╭─ RECORD EXCERPTS

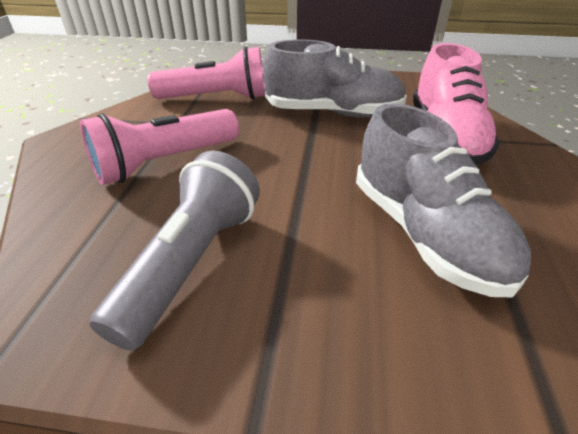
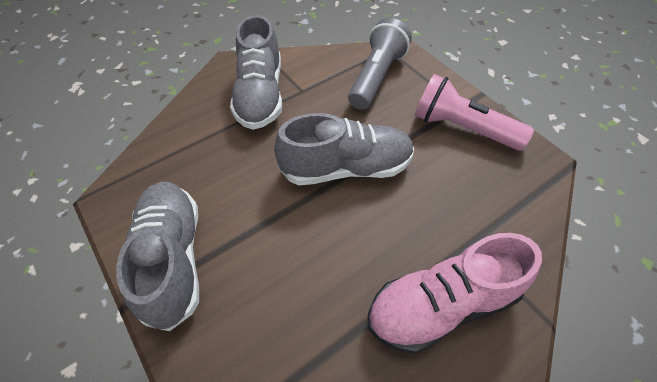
grey shoe: 2 -> 3
pink flashlight: 2 -> 1

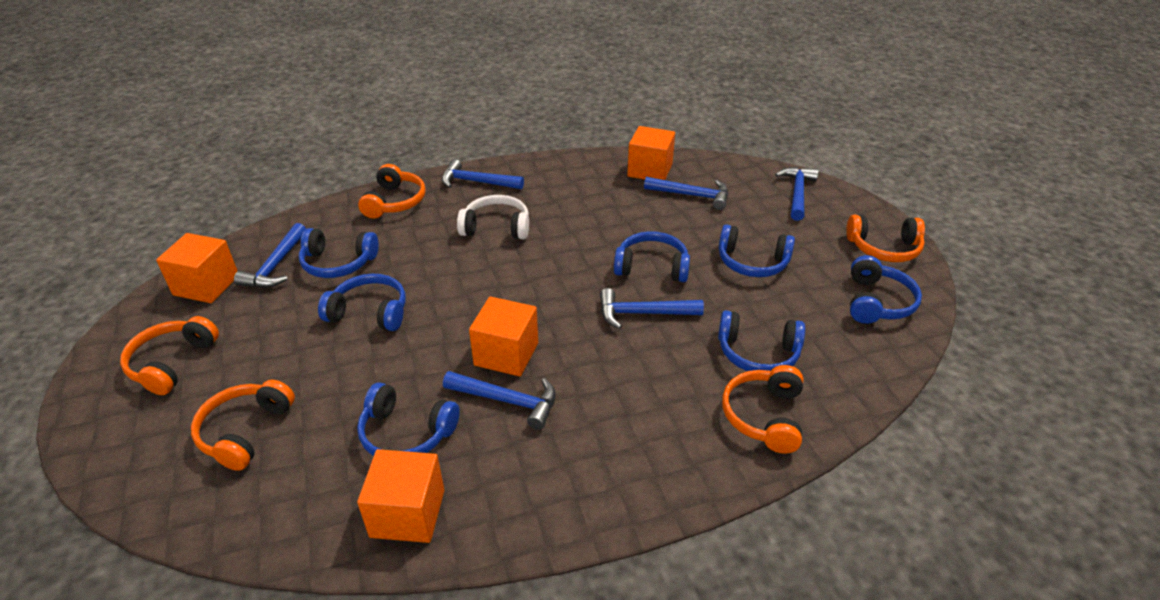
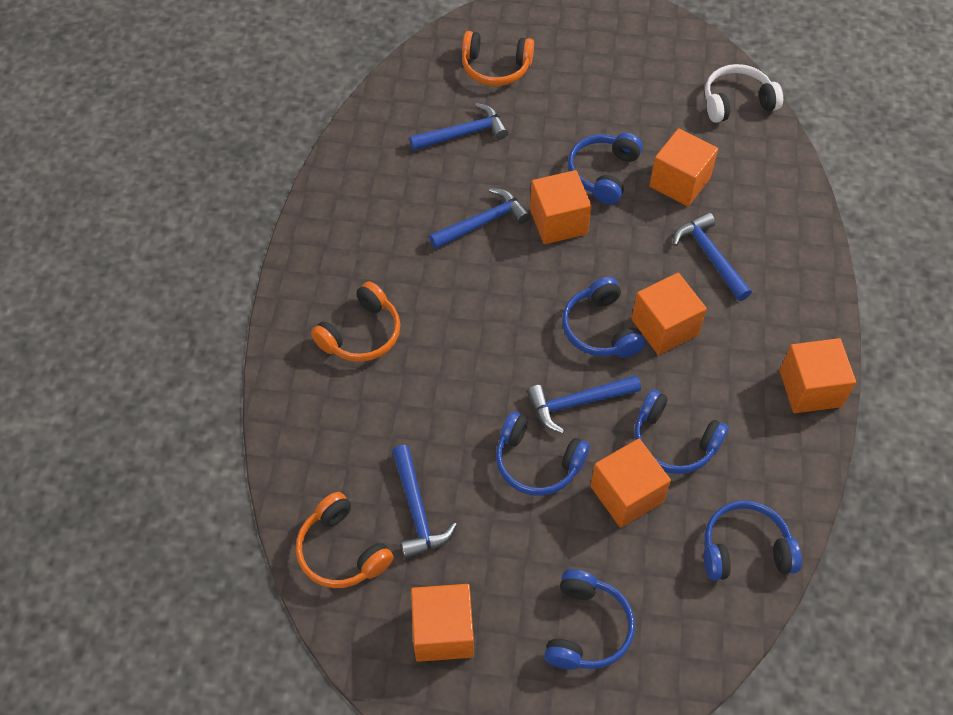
blue hammer: 6 -> 5
blue headphones: 7 -> 6
orange cube: 4 -> 6
orange headphones: 5 -> 3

╰─

• TASK: Your output should be the lines from the one with "blue headphones: 7 -> 6" through the end of the records above, copied exactly.

• ANSWER SECTION:
blue headphones: 7 -> 6
orange cube: 4 -> 6
orange headphones: 5 -> 3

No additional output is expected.